Required work
Reproduce verbatim the lines of the data, starting with the line that contains "Question: In the" and continuing through the final line of the data.

Spatial questions based on scenes
****
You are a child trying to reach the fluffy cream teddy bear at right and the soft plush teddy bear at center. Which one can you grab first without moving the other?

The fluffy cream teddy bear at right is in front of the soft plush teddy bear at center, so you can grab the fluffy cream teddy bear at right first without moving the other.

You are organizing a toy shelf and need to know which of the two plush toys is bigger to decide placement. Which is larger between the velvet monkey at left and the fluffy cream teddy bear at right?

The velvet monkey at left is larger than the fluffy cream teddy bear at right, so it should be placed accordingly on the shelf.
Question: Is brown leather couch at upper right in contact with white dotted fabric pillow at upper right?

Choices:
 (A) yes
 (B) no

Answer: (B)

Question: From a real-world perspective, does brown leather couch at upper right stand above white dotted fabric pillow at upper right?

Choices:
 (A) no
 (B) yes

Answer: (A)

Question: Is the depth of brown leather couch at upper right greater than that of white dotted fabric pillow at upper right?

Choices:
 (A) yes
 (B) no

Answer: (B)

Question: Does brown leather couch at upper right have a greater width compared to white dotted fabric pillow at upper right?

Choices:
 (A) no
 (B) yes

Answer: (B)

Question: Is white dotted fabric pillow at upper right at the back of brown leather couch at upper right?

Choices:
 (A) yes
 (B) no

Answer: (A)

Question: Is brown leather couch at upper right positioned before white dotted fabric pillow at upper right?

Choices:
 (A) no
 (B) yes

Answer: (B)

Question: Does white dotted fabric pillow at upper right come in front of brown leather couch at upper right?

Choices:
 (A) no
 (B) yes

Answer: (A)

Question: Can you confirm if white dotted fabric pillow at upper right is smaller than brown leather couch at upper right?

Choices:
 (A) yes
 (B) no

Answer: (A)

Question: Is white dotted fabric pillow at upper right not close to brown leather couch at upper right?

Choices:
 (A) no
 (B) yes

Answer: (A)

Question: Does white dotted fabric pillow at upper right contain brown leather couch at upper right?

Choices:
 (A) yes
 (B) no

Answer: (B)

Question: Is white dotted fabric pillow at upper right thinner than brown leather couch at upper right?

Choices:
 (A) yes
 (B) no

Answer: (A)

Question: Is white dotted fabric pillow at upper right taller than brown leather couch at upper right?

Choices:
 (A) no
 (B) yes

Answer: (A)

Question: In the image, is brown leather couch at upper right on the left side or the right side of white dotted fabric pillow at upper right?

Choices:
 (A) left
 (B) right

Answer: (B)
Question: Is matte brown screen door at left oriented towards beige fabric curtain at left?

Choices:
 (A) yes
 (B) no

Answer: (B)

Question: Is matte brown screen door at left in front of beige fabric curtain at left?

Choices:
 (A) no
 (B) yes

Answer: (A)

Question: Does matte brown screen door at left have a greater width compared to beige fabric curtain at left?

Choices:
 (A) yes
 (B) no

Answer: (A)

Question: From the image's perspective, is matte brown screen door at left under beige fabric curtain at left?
****
Complete output
Question: In the image, is brown leather couch at upper right on the left side or the right side of white dotted fabric pillow at upper right?

Choices:
 (A) left
 (B) right

Answer: (B)
Question: Is matte brown screen door at left oriented towards beige fabric curtain at left?

Choices:
 (A) yes
 (B) no

Answer: (B)

Question: Is matte brown screen door at left in front of beige fabric curtain at left?

Choices:
 (A) no
 (B) yes

Answer: (A)

Question: Does matte brown screen door at left have a greater width compared to beige fabric curtain at left?

Choices:
 (A) yes
 (B) no

Answer: (A)

Question: From the image's perspective, is matte brown screen door at left under beige fabric curtain at left?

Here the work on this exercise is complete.